* DATA UNDER STUDY:
/---

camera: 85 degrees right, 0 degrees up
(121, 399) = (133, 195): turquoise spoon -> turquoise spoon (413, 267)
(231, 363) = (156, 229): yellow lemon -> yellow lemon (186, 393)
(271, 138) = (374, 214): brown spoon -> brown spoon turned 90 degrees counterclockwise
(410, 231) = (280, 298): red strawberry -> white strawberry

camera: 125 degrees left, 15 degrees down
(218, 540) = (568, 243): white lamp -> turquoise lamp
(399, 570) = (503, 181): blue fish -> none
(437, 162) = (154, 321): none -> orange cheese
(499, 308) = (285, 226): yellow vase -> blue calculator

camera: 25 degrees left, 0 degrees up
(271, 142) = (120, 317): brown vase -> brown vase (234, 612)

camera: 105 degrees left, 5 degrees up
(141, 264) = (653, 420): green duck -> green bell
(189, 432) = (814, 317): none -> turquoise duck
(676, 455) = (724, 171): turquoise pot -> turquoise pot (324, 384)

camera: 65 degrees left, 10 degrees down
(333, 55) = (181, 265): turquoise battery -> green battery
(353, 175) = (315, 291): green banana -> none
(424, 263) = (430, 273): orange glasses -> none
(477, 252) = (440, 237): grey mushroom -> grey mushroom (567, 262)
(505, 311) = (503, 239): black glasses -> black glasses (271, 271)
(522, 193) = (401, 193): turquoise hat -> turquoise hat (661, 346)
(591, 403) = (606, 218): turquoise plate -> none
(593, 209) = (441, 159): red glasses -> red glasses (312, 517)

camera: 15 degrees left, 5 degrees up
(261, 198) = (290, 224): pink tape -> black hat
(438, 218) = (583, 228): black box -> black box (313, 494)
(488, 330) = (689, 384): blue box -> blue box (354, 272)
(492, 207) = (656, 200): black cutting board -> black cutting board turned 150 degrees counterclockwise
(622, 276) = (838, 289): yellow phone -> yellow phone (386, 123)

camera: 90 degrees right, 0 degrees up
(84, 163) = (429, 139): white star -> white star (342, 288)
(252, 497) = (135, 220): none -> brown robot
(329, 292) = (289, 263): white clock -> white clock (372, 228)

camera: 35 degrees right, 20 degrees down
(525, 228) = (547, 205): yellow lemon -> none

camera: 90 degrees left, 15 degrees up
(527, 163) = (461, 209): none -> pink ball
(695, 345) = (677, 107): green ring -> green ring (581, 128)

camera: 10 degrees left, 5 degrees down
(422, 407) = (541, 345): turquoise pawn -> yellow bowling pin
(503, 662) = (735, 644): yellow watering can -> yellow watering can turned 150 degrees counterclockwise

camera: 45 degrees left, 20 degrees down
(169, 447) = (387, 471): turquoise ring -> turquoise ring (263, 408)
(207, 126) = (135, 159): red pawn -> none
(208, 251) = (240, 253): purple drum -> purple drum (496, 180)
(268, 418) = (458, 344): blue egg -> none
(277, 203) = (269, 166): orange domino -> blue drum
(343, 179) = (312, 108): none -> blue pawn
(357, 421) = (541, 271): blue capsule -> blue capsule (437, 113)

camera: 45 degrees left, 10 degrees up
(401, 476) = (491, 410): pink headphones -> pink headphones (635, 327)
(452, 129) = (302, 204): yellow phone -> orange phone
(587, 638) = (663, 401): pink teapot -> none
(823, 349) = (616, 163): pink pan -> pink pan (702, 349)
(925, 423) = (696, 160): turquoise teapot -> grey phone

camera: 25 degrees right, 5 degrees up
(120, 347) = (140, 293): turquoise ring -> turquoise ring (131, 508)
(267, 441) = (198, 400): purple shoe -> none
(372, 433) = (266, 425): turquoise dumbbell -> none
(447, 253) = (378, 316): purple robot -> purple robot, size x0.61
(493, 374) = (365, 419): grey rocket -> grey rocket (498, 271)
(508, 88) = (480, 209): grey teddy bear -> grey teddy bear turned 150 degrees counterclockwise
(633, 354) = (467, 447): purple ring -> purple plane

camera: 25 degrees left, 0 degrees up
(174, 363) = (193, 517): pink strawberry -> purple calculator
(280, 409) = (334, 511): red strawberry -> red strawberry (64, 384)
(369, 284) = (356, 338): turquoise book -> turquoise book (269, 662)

\---

* EXERCISE OBJECTIVE: Take the lines above from the one containing "(357, 421) = (541, 271): blue" down to the one containing "(452, 129) = (302, 204): yellow", and transcribe them exactly, both ends included.

* RESPONSE AREA:
(357, 421) = (541, 271): blue capsule -> blue capsule (437, 113)

camera: 45 degrees left, 10 degrees up
(401, 476) = (491, 410): pink headphones -> pink headphones (635, 327)
(452, 129) = (302, 204): yellow phone -> orange phone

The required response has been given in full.